* Brief
Could you print every record exactly as it stands?

* Exercise input
== Segment start ==
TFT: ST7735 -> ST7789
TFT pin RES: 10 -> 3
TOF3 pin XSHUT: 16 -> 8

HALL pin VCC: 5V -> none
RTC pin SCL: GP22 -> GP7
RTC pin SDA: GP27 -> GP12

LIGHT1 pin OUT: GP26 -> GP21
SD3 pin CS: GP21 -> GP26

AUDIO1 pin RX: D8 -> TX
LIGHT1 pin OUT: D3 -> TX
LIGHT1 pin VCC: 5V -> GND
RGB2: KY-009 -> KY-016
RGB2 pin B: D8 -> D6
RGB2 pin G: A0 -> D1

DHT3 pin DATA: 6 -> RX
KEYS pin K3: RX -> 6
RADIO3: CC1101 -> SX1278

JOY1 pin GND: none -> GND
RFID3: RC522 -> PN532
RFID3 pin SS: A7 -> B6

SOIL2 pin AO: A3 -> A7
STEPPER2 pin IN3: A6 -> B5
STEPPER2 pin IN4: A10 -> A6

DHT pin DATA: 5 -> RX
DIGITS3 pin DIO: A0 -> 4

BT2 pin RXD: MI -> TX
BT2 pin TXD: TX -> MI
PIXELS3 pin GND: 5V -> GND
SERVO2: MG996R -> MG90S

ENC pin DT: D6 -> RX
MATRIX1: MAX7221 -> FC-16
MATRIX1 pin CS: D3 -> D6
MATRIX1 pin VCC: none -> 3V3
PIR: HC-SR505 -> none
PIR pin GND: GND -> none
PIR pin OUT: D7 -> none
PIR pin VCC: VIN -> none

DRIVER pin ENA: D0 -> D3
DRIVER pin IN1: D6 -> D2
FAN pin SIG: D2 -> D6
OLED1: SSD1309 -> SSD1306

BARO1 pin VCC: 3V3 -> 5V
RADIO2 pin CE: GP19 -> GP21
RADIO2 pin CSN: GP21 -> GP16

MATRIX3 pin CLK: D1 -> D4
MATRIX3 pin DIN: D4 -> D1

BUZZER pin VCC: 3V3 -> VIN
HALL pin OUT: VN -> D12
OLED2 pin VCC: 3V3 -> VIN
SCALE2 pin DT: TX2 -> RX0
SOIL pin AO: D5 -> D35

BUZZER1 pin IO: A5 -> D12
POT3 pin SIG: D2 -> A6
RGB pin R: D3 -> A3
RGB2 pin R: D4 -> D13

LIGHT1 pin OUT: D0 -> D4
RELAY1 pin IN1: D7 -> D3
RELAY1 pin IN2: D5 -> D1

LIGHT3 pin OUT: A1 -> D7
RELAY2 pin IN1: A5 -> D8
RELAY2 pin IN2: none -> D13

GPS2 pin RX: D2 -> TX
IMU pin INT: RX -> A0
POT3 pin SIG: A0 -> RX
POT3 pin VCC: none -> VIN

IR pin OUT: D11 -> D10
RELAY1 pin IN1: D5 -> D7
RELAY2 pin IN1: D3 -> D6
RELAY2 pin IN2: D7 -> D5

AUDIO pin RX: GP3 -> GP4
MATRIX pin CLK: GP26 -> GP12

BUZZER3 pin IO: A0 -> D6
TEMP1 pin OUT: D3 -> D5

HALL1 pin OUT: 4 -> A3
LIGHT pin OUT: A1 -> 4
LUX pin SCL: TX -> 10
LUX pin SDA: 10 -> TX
== Segment end ==
* Response to the exercise
TFT: ST7735 -> ST7789
TFT pin RES: 10 -> 3
TOF3 pin XSHUT: 16 -> 8

HALL pin VCC: 5V -> none
RTC pin SCL: GP22 -> GP7
RTC pin SDA: GP27 -> GP12

LIGHT1 pin OUT: GP26 -> GP21
SD3 pin CS: GP21 -> GP26

AUDIO1 pin RX: D8 -> TX
LIGHT1 pin OUT: D3 -> TX
LIGHT1 pin VCC: 5V -> GND
RGB2: KY-009 -> KY-016
RGB2 pin B: D8 -> D6
RGB2 pin G: A0 -> D1

DHT3 pin DATA: 6 -> RX
KEYS pin K3: RX -> 6
RADIO3: CC1101 -> SX1278

JOY1 pin GND: none -> GND
RFID3: RC522 -> PN532
RFID3 pin SS: A7 -> B6

SOIL2 pin AO: A3 -> A7
STEPPER2 pin IN3: A6 -> B5
STEPPER2 pin IN4: A10 -> A6

DHT pin DATA: 5 -> RX
DIGITS3 pin DIO: A0 -> 4

BT2 pin RXD: MI -> TX
BT2 pin TXD: TX -> MI
PIXELS3 pin GND: 5V -> GND
SERVO2: MG996R -> MG90S

ENC pin DT: D6 -> RX
MATRIX1: MAX7221 -> FC-16
MATRIX1 pin CS: D3 -> D6
MATRIX1 pin VCC: none -> 3V3
PIR: HC-SR505 -> none
PIR pin GND: GND -> none
PIR pin OUT: D7 -> none
PIR pin VCC: VIN -> none

DRIVER pin ENA: D0 -> D3
DRIVER pin IN1: D6 -> D2
FAN pin SIG: D2 -> D6
OLED1: SSD1309 -> SSD1306

BARO1 pin VCC: 3V3 -> 5V
RADIO2 pin CE: GP19 -> GP21
RADIO2 pin CSN: GP21 -> GP16

MATRIX3 pin CLK: D1 -> D4
MATRIX3 pin DIN: D4 -> D1

BUZZER pin VCC: 3V3 -> VIN
HALL pin OUT: VN -> D12
OLED2 pin VCC: 3V3 -> VIN
SCALE2 pin DT: TX2 -> RX0
SOIL pin AO: D5 -> D35

BUZZER1 pin IO: A5 -> D12
POT3 pin SIG: D2 -> A6
RGB pin R: D3 -> A3
RGB2 pin R: D4 -> D13

LIGHT1 pin OUT: D0 -> D4
RELAY1 pin IN1: D7 -> D3
RELAY1 pin IN2: D5 -> D1

LIGHT3 pin OUT: A1 -> D7
RELAY2 pin IN1: A5 -> D8
RELAY2 pin IN2: none -> D13

GPS2 pin RX: D2 -> TX
IMU pin INT: RX -> A0
POT3 pin SIG: A0 -> RX
POT3 pin VCC: none -> VIN

IR pin OUT: D11 -> D10
RELAY1 pin IN1: D5 -> D7
RELAY2 pin IN1: D3 -> D6
RELAY2 pin IN2: D7 -> D5

AUDIO pin RX: GP3 -> GP4
MATRIX pin CLK: GP26 -> GP12

BUZZER3 pin IO: A0 -> D6
TEMP1 pin OUT: D3 -> D5

HALL1 pin OUT: 4 -> A3
LIGHT pin OUT: A1 -> 4
LUX pin SCL: TX -> 10
LUX pin SDA: 10 -> TX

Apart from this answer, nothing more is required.